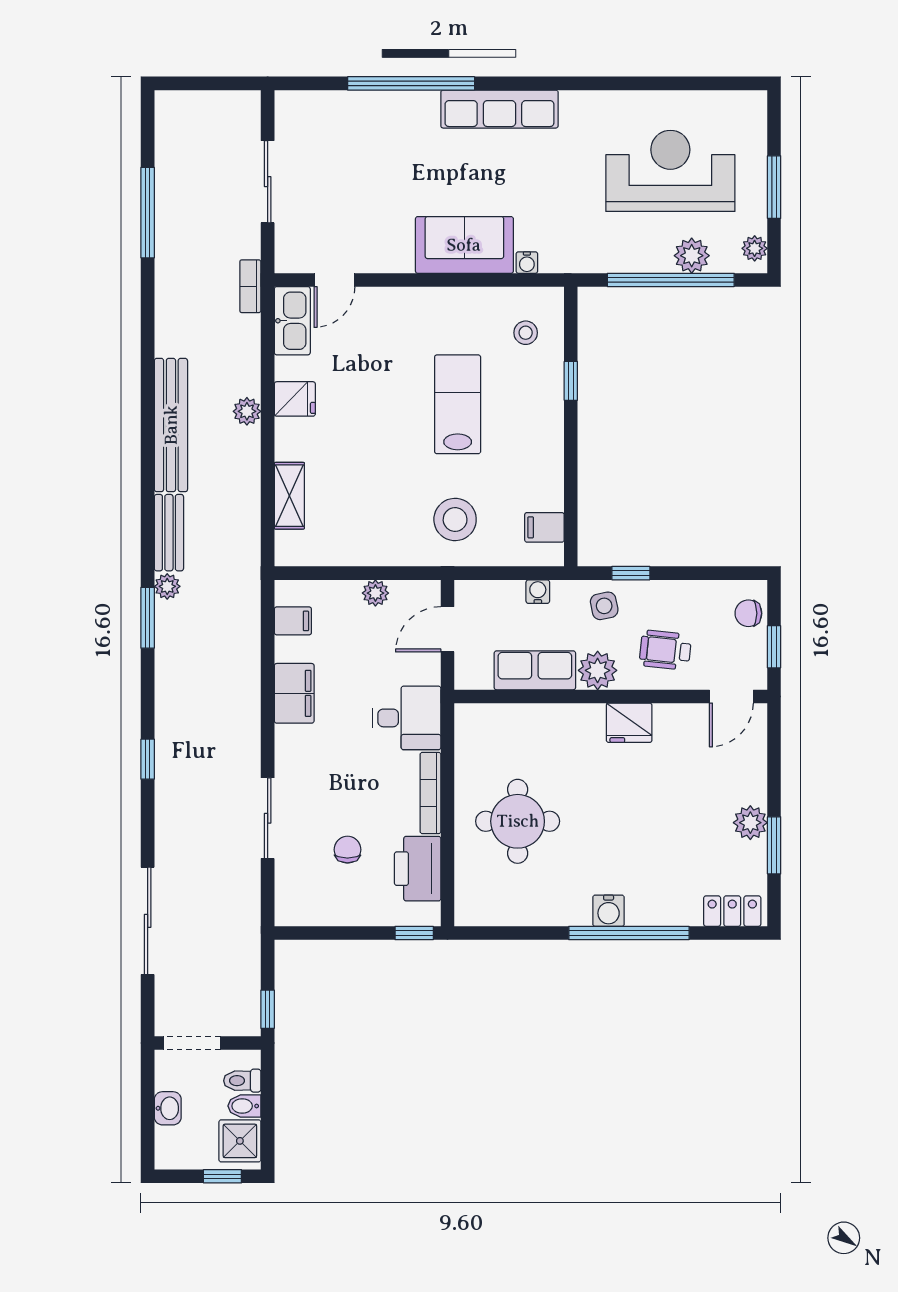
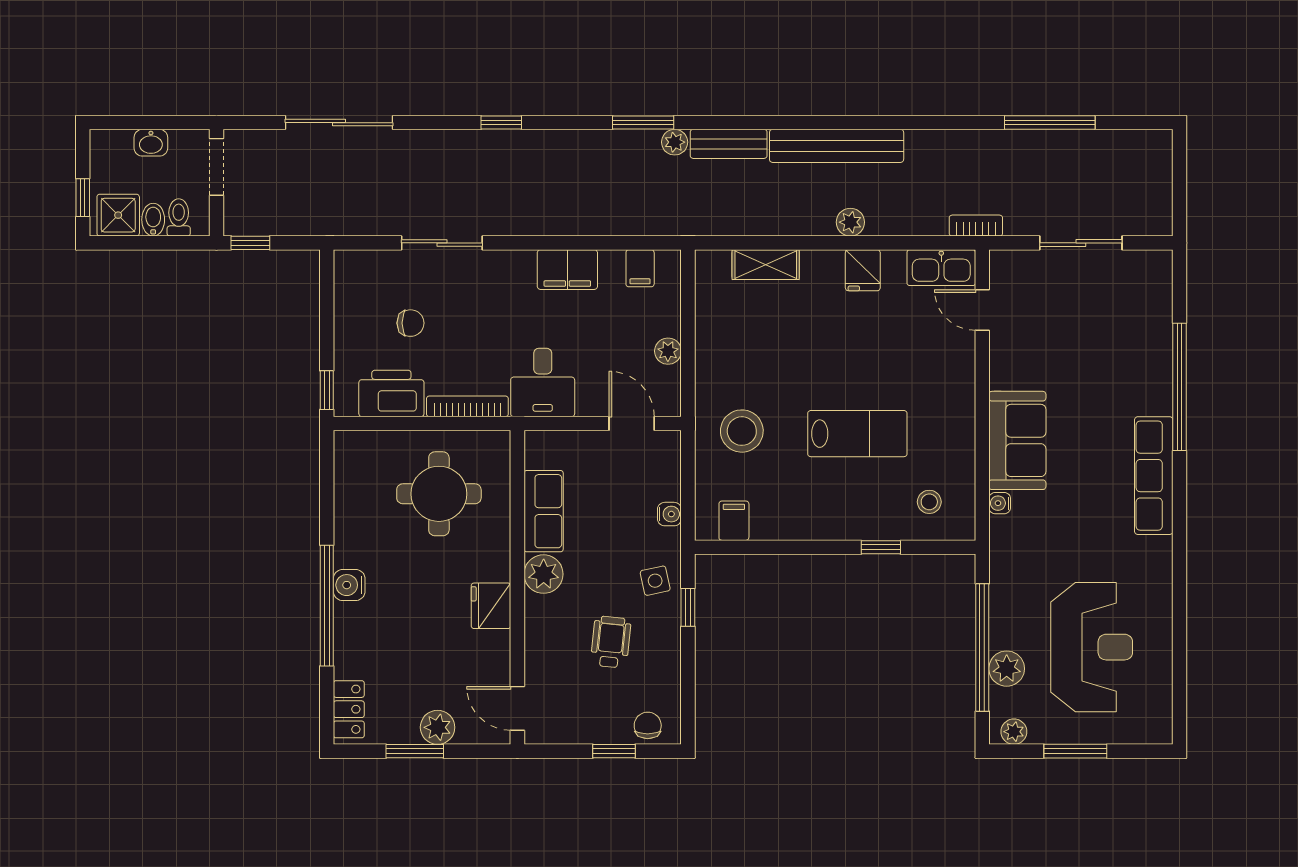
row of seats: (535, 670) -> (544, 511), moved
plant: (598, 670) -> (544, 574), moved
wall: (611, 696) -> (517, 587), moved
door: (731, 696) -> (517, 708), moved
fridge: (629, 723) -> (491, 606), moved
---
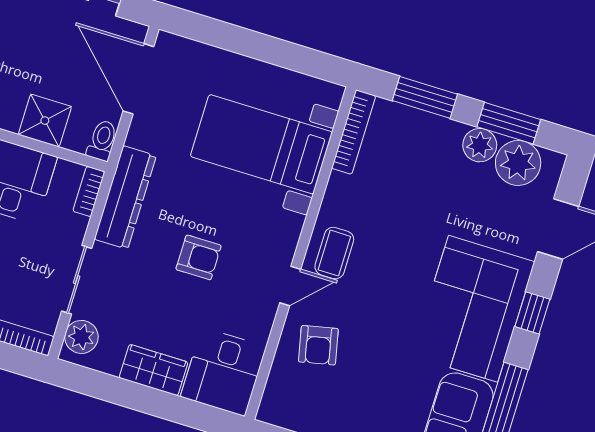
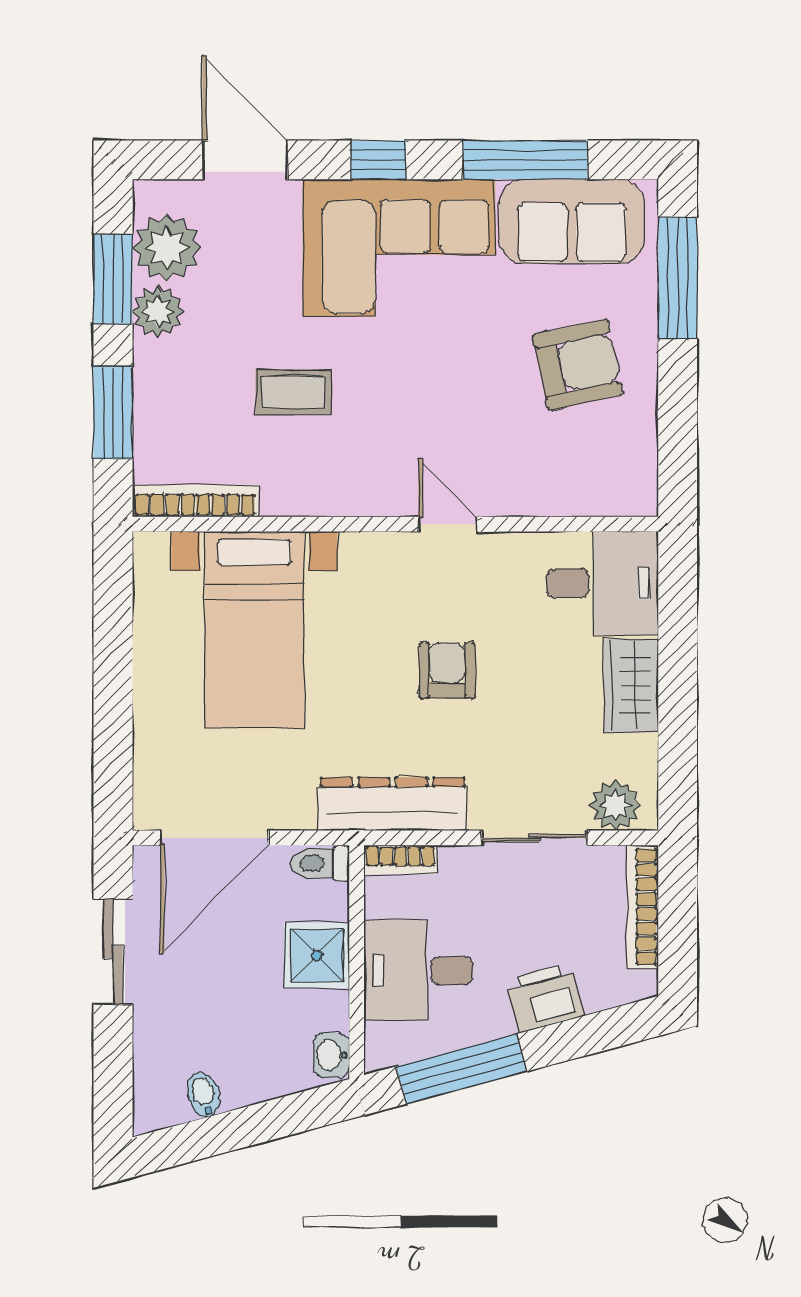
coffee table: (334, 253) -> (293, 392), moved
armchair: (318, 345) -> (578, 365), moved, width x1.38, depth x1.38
* * *
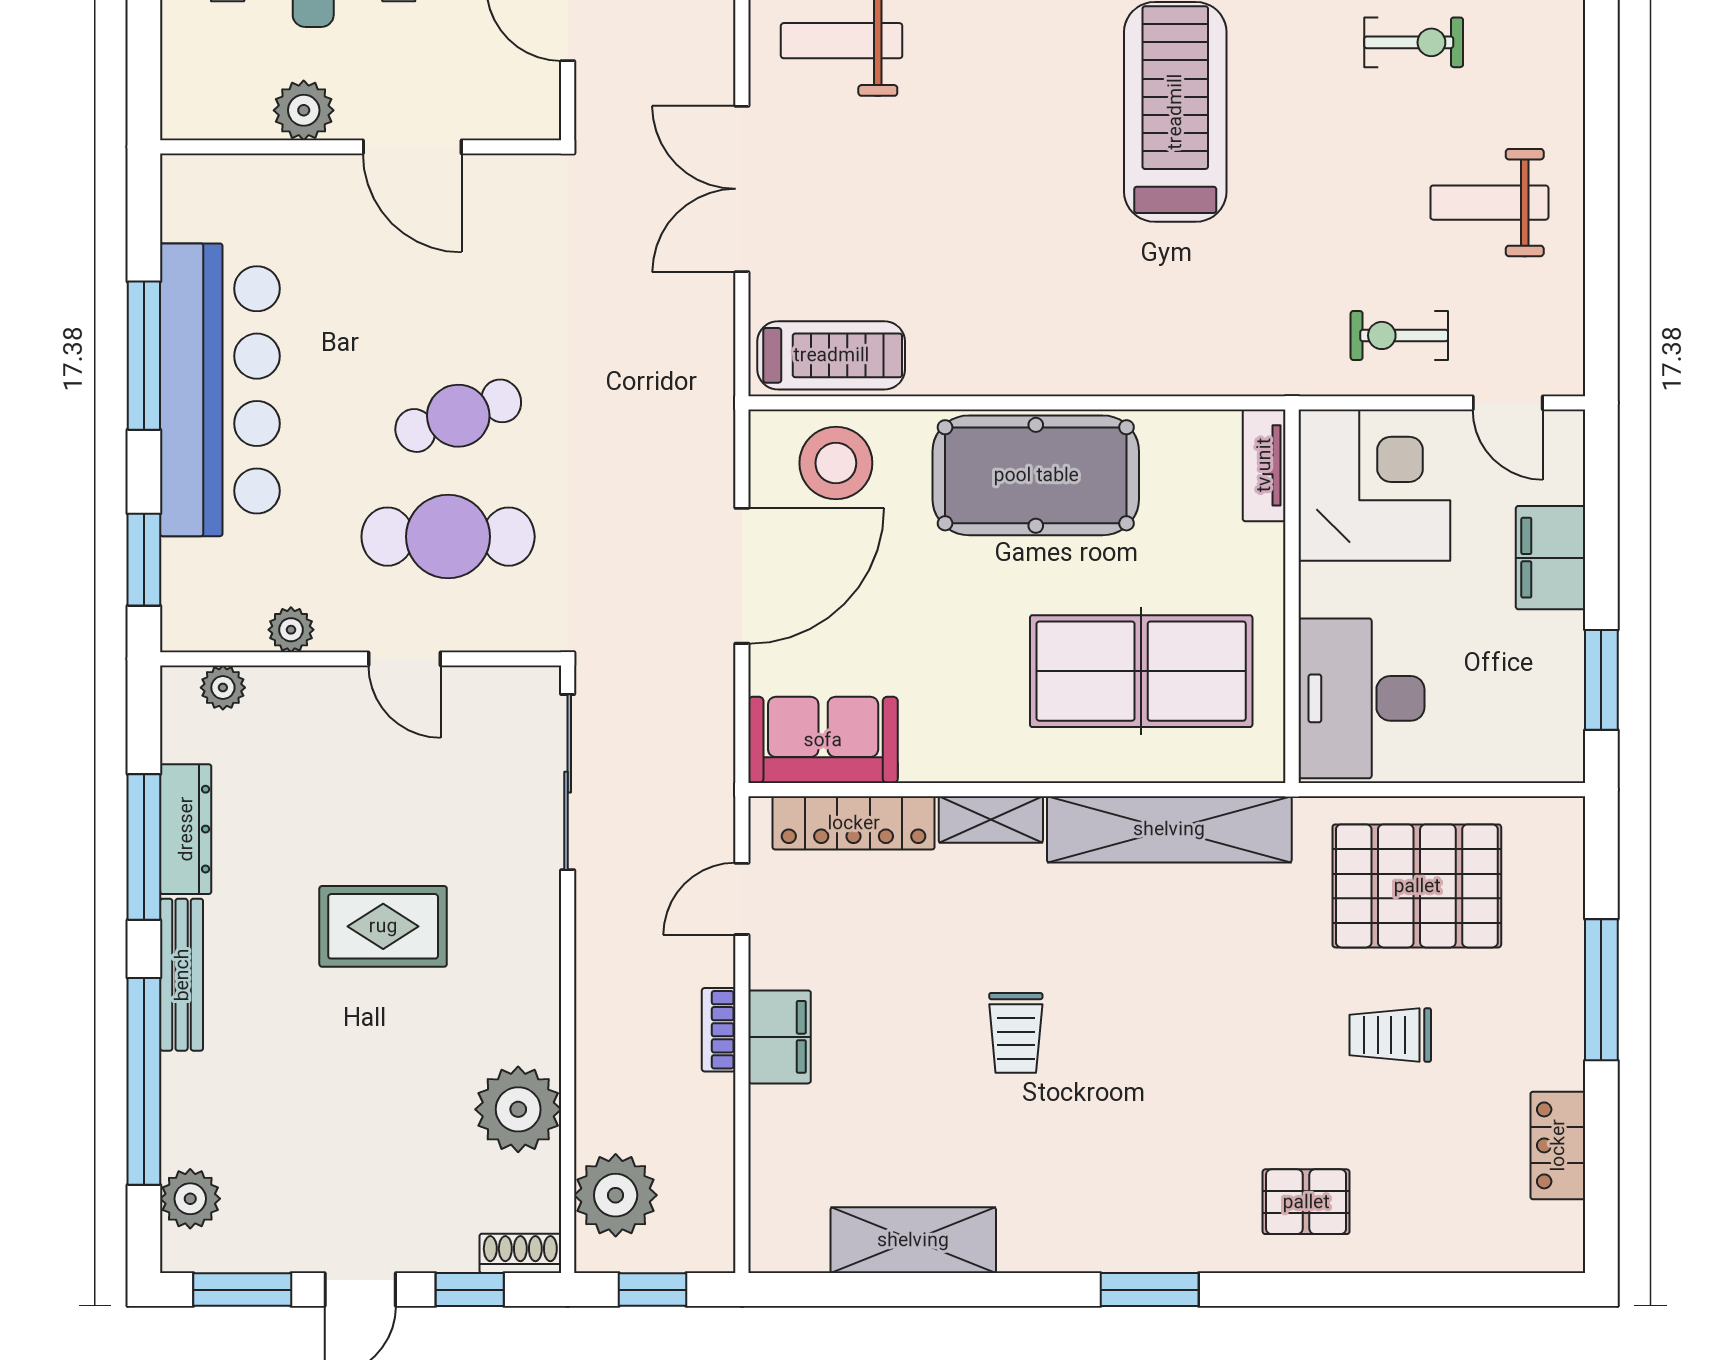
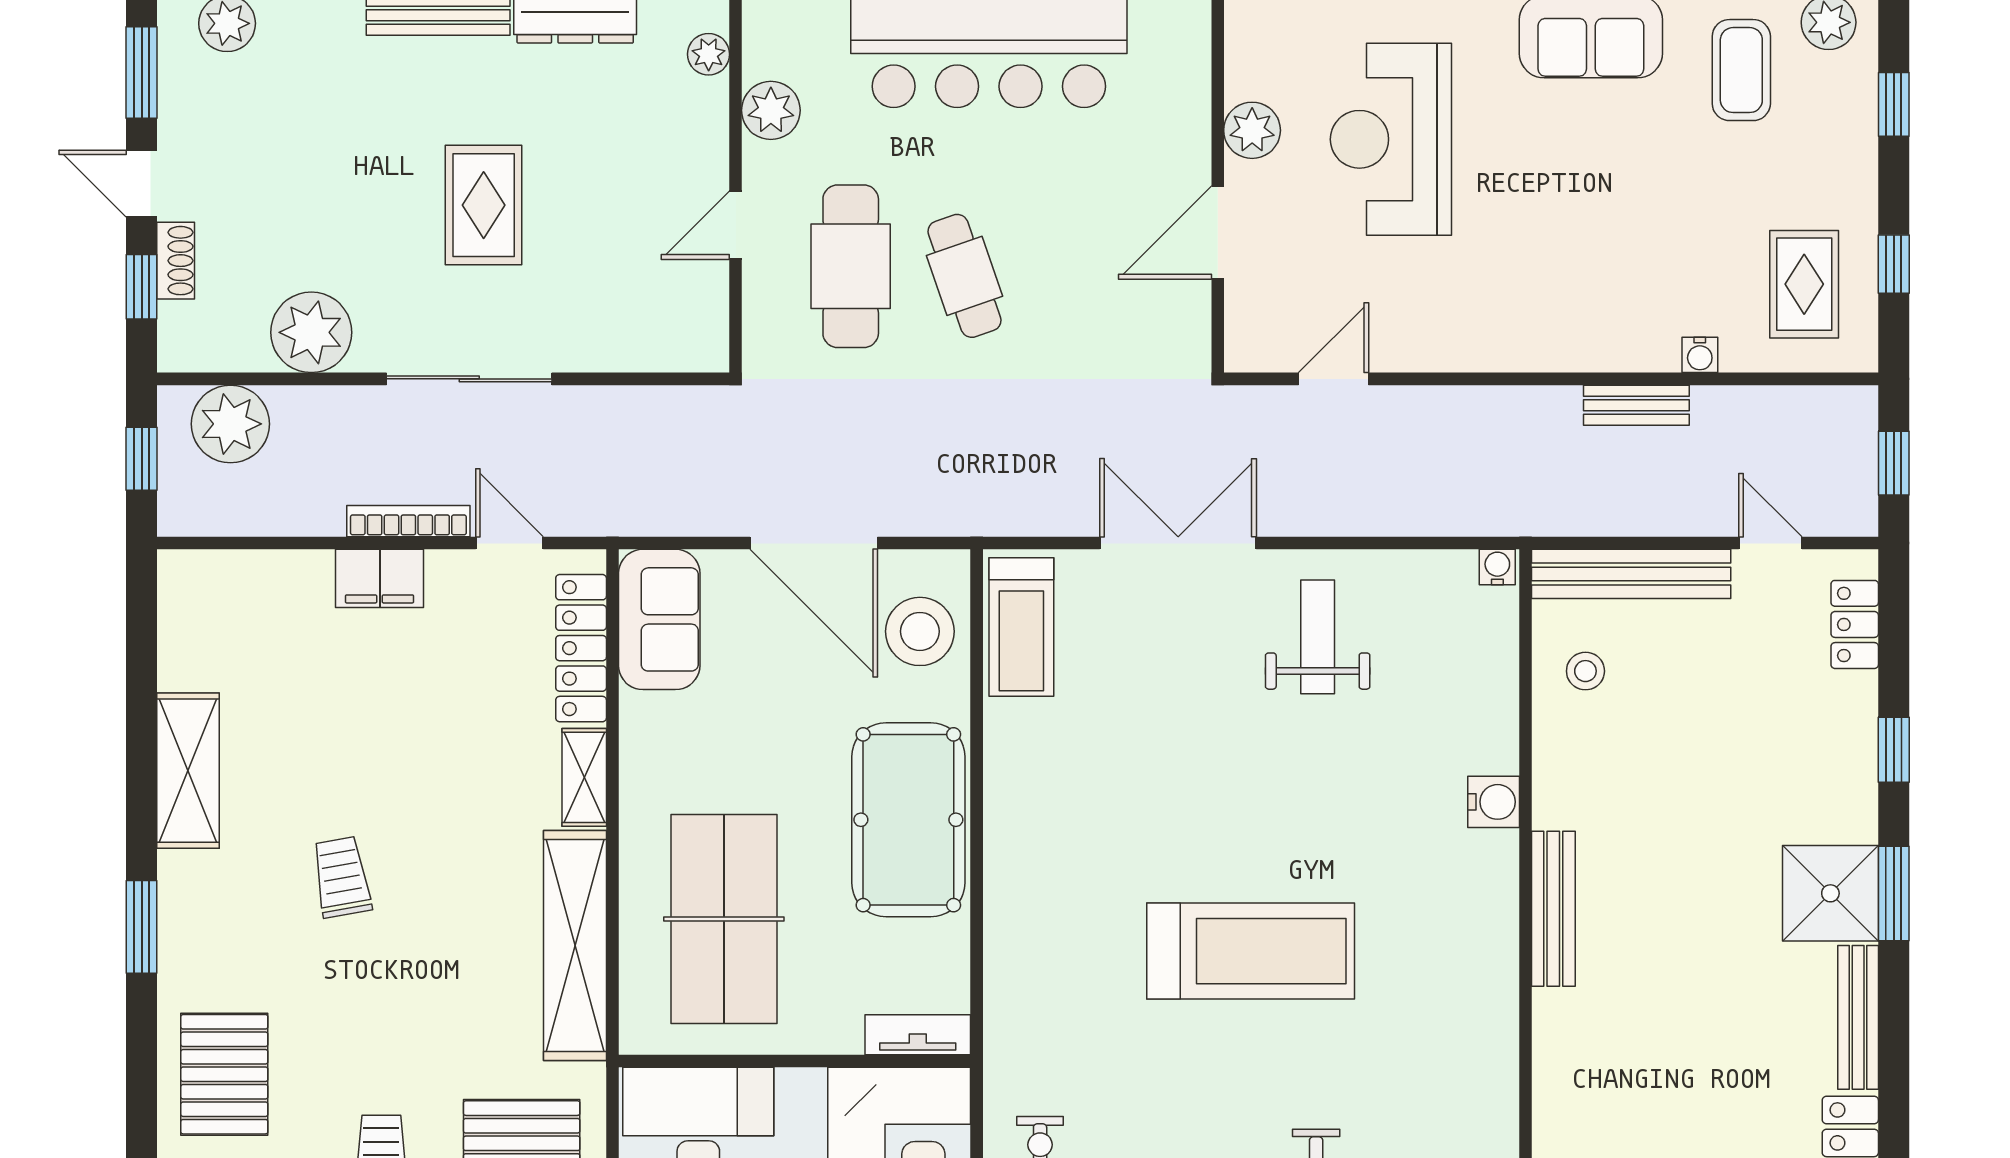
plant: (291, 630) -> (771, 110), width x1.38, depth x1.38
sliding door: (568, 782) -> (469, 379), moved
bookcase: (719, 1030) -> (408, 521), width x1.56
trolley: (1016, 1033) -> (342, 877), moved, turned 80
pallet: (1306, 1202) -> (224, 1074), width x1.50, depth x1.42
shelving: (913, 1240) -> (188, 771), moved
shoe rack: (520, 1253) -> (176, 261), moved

Problem to solve »
Taking the material above, extract exactly and only the lines from the line with "row of seats: (535, 670) -> (544, 511), moved" to the line with "fridge: (629, 723) -> (491, 606), moved", inclusive of both.

Solution »
row of seats: (535, 670) -> (544, 511), moved
plant: (598, 670) -> (544, 574), moved
wall: (611, 696) -> (517, 587), moved
door: (731, 696) -> (517, 708), moved
fridge: (629, 723) -> (491, 606), moved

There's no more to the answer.